- [PROBLEM REQUIREMENTS]:
Nothing but the lines from the start of the entries through the line containing "BT2 pin TXD: D25 -> D4" should appear in the answer, each given exactly.

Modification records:
_ _ _

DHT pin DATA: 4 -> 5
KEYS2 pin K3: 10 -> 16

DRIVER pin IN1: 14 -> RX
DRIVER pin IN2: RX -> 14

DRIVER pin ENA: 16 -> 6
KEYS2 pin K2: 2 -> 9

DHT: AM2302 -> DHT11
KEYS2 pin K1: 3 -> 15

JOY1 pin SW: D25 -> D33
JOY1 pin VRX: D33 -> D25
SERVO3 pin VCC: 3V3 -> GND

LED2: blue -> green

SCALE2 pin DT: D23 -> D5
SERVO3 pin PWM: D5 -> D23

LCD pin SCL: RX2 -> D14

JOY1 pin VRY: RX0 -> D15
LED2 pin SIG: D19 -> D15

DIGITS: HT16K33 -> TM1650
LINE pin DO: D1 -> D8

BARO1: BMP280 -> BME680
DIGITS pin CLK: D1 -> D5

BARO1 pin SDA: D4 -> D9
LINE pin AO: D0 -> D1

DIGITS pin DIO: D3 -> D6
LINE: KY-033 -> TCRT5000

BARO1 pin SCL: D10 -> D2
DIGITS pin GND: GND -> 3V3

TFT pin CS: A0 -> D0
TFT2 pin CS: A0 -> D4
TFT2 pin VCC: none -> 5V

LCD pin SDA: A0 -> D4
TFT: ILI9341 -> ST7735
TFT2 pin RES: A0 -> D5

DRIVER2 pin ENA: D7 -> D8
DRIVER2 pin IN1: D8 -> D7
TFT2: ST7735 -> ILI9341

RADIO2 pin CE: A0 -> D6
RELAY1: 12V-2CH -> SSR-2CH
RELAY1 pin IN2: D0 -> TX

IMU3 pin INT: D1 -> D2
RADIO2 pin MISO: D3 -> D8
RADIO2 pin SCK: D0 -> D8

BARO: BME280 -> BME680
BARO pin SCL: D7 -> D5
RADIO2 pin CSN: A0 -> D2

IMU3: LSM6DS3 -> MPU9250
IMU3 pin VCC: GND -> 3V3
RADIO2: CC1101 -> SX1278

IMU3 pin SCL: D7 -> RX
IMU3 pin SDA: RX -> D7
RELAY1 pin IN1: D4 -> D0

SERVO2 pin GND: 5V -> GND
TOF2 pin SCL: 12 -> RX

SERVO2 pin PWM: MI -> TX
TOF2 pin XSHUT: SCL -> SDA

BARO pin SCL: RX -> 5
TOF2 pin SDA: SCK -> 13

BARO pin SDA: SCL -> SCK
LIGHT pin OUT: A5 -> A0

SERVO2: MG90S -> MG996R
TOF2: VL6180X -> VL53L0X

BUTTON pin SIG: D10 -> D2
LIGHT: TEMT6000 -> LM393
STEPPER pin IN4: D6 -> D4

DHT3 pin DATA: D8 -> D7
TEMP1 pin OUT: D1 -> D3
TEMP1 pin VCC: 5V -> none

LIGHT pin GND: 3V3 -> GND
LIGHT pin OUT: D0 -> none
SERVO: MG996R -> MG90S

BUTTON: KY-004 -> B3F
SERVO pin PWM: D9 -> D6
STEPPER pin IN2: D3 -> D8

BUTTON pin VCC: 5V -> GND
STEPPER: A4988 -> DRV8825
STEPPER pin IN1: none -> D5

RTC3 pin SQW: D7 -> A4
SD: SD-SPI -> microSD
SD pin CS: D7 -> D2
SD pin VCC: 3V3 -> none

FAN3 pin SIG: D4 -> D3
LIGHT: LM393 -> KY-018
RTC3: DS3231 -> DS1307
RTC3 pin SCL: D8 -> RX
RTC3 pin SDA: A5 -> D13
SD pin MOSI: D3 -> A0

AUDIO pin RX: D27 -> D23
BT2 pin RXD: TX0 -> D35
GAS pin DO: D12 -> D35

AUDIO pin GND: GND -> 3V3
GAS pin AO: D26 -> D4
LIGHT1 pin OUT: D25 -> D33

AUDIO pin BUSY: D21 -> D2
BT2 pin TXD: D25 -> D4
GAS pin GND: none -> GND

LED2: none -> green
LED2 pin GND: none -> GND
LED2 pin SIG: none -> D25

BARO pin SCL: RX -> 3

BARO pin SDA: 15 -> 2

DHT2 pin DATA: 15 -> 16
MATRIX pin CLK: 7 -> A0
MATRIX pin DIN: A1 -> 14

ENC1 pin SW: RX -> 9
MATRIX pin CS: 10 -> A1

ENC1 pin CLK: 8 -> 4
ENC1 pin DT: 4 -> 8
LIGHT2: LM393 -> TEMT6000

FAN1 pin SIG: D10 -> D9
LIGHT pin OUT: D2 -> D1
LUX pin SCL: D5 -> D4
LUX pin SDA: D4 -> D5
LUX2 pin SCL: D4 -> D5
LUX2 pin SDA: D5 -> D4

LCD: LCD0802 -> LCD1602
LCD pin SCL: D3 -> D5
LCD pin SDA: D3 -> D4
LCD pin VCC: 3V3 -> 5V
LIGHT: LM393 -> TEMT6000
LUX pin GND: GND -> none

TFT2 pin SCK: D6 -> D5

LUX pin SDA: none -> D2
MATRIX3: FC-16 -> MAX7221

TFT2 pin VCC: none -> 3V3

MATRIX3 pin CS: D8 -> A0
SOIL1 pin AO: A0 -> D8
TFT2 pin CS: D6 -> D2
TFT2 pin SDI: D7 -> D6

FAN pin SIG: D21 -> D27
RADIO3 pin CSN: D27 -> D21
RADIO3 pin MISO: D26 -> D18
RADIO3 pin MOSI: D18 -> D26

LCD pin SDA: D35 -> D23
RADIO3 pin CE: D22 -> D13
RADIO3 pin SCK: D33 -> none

_ _ _

- [ANSWER SECTION]:
DHT pin DATA: 4 -> 5
KEYS2 pin K3: 10 -> 16

DRIVER pin IN1: 14 -> RX
DRIVER pin IN2: RX -> 14

DRIVER pin ENA: 16 -> 6
KEYS2 pin K2: 2 -> 9

DHT: AM2302 -> DHT11
KEYS2 pin K1: 3 -> 15

JOY1 pin SW: D25 -> D33
JOY1 pin VRX: D33 -> D25
SERVO3 pin VCC: 3V3 -> GND

LED2: blue -> green

SCALE2 pin DT: D23 -> D5
SERVO3 pin PWM: D5 -> D23

LCD pin SCL: RX2 -> D14

JOY1 pin VRY: RX0 -> D15
LED2 pin SIG: D19 -> D15

DIGITS: HT16K33 -> TM1650
LINE pin DO: D1 -> D8

BARO1: BMP280 -> BME680
DIGITS pin CLK: D1 -> D5

BARO1 pin SDA: D4 -> D9
LINE pin AO: D0 -> D1

DIGITS pin DIO: D3 -> D6
LINE: KY-033 -> TCRT5000

BARO1 pin SCL: D10 -> D2
DIGITS pin GND: GND -> 3V3

TFT pin CS: A0 -> D0
TFT2 pin CS: A0 -> D4
TFT2 pin VCC: none -> 5V

LCD pin SDA: A0 -> D4
TFT: ILI9341 -> ST7735
TFT2 pin RES: A0 -> D5

DRIVER2 pin ENA: D7 -> D8
DRIVER2 pin IN1: D8 -> D7
TFT2: ST7735 -> ILI9341

RADIO2 pin CE: A0 -> D6
RELAY1: 12V-2CH -> SSR-2CH
RELAY1 pin IN2: D0 -> TX

IMU3 pin INT: D1 -> D2
RADIO2 pin MISO: D3 -> D8
RADIO2 pin SCK: D0 -> D8

BARO: BME280 -> BME680
BARO pin SCL: D7 -> D5
RADIO2 pin CSN: A0 -> D2

IMU3: LSM6DS3 -> MPU9250
IMU3 pin VCC: GND -> 3V3
RADIO2: CC1101 -> SX1278

IMU3 pin SCL: D7 -> RX
IMU3 pin SDA: RX -> D7
RELAY1 pin IN1: D4 -> D0

SERVO2 pin GND: 5V -> GND
TOF2 pin SCL: 12 -> RX

SERVO2 pin PWM: MI -> TX
TOF2 pin XSHUT: SCL -> SDA

BARO pin SCL: RX -> 5
TOF2 pin SDA: SCK -> 13

BARO pin SDA: SCL -> SCK
LIGHT pin OUT: A5 -> A0

SERVO2: MG90S -> MG996R
TOF2: VL6180X -> VL53L0X

BUTTON pin SIG: D10 -> D2
LIGHT: TEMT6000 -> LM393
STEPPER pin IN4: D6 -> D4

DHT3 pin DATA: D8 -> D7
TEMP1 pin OUT: D1 -> D3
TEMP1 pin VCC: 5V -> none

LIGHT pin GND: 3V3 -> GND
LIGHT pin OUT: D0 -> none
SERVO: MG996R -> MG90S

BUTTON: KY-004 -> B3F
SERVO pin PWM: D9 -> D6
STEPPER pin IN2: D3 -> D8

BUTTON pin VCC: 5V -> GND
STEPPER: A4988 -> DRV8825
STEPPER pin IN1: none -> D5

RTC3 pin SQW: D7 -> A4
SD: SD-SPI -> microSD
SD pin CS: D7 -> D2
SD pin VCC: 3V3 -> none

FAN3 pin SIG: D4 -> D3
LIGHT: LM393 -> KY-018
RTC3: DS3231 -> DS1307
RTC3 pin SCL: D8 -> RX
RTC3 pin SDA: A5 -> D13
SD pin MOSI: D3 -> A0

AUDIO pin RX: D27 -> D23
BT2 pin RXD: TX0 -> D35
GAS pin DO: D12 -> D35

AUDIO pin GND: GND -> 3V3
GAS pin AO: D26 -> D4
LIGHT1 pin OUT: D25 -> D33

AUDIO pin BUSY: D21 -> D2
BT2 pin TXD: D25 -> D4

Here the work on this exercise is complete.